What the task requires:
Without the pictures, set down exactly the lines from the one that contains "none -> black cone C10 level 1" to the end of the entries, both included, and nothing besides.

Information provided:
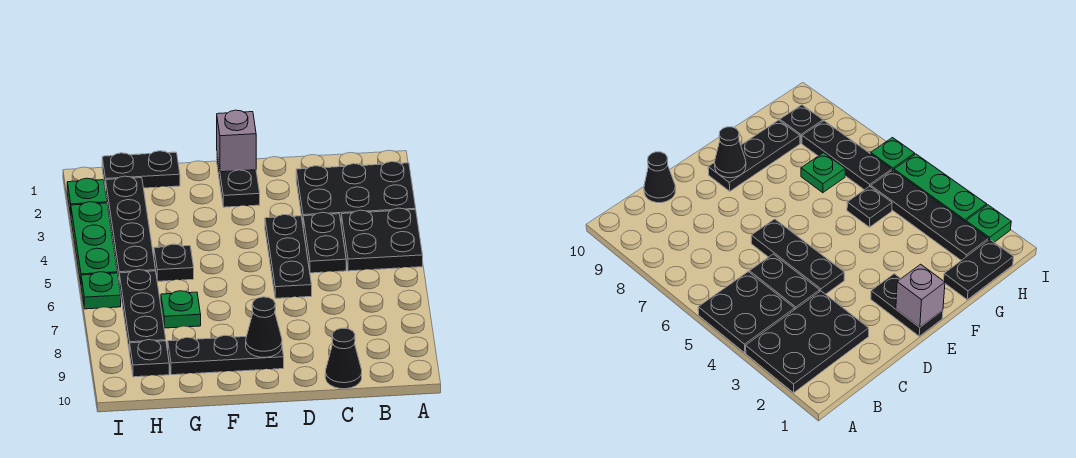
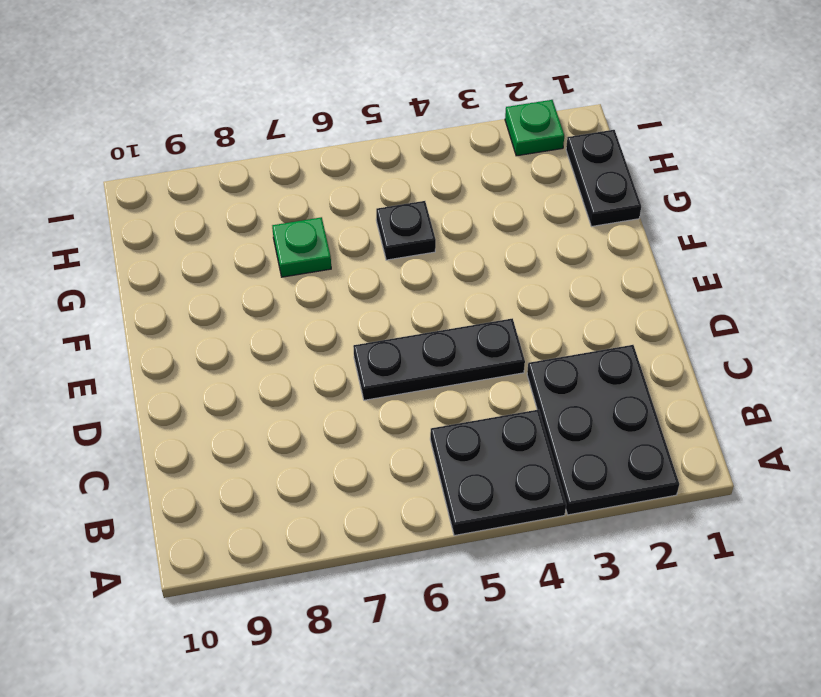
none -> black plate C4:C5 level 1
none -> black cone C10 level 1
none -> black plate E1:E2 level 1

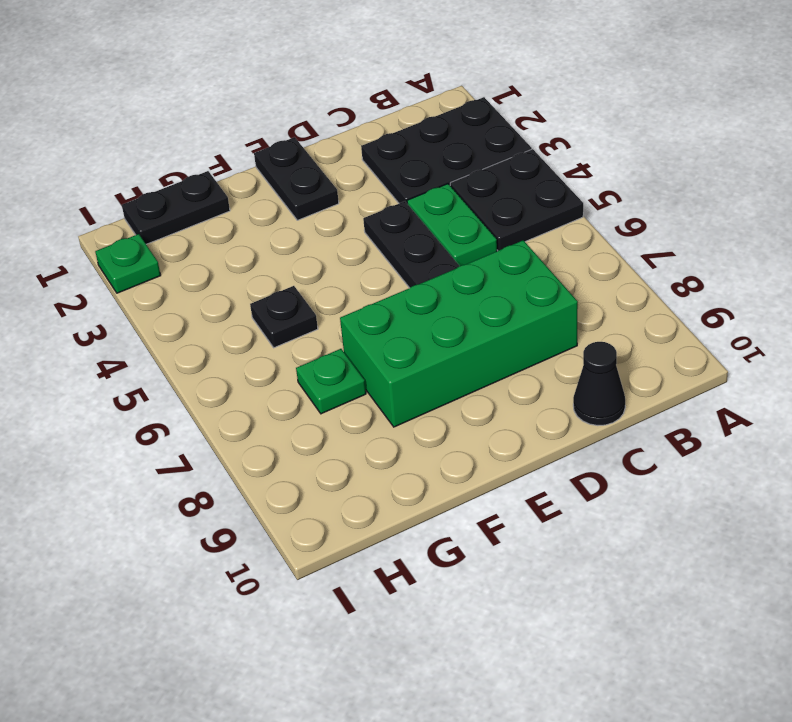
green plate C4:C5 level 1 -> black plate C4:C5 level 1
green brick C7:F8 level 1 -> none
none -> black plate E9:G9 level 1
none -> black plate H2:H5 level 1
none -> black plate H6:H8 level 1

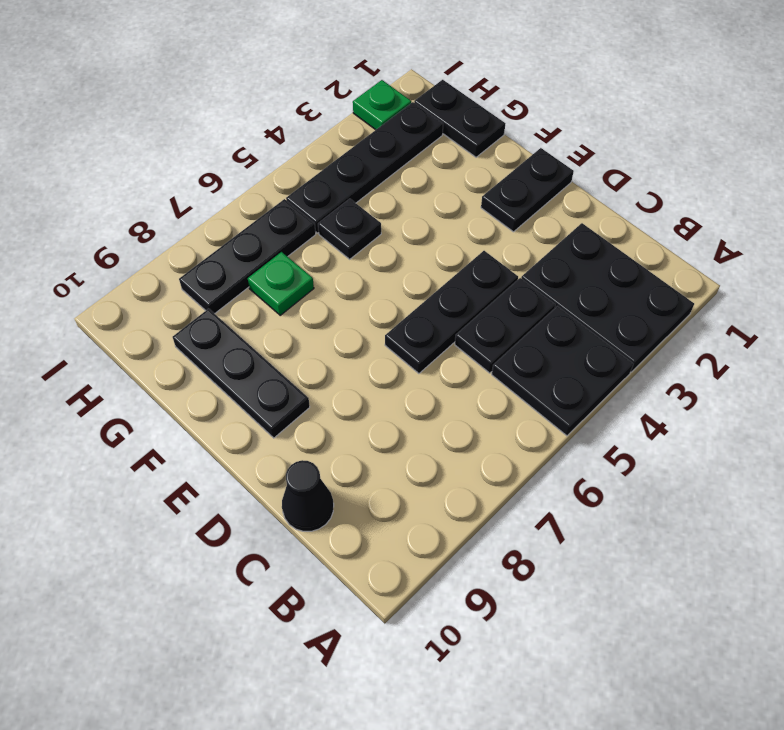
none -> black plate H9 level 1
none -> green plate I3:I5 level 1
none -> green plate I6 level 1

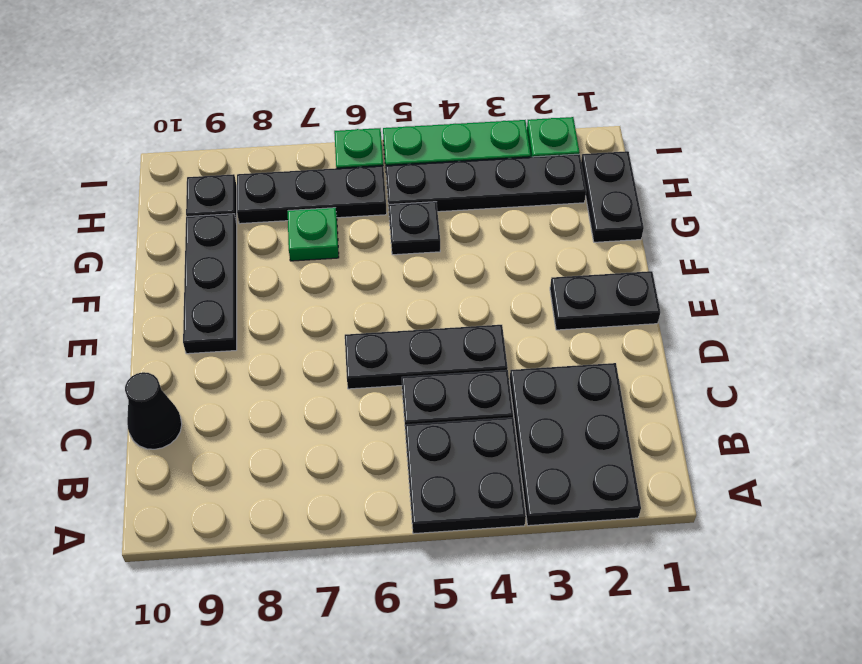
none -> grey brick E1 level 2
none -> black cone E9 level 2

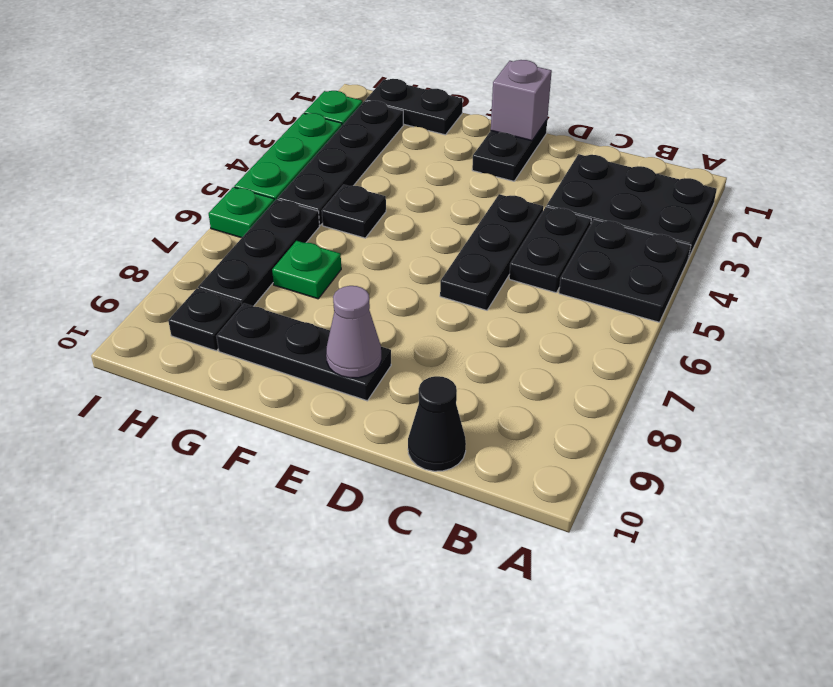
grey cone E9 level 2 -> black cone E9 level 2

Answer to this task:
none -> black cone C10 level 1
none -> black plate E1:E2 level 1

green plate C4:C5 level 1 -> black plate C4:C5 level 1
green brick C7:F8 level 1 -> none
none -> black plate E9:G9 level 1
none -> black plate H2:H5 level 1
none -> black plate H6:H8 level 1

none -> black plate H9 level 1
none -> green plate I3:I5 level 1
none -> green plate I6 level 1

none -> grey brick E1 level 2
none -> black cone E9 level 2

grey cone E9 level 2 -> black cone E9 level 2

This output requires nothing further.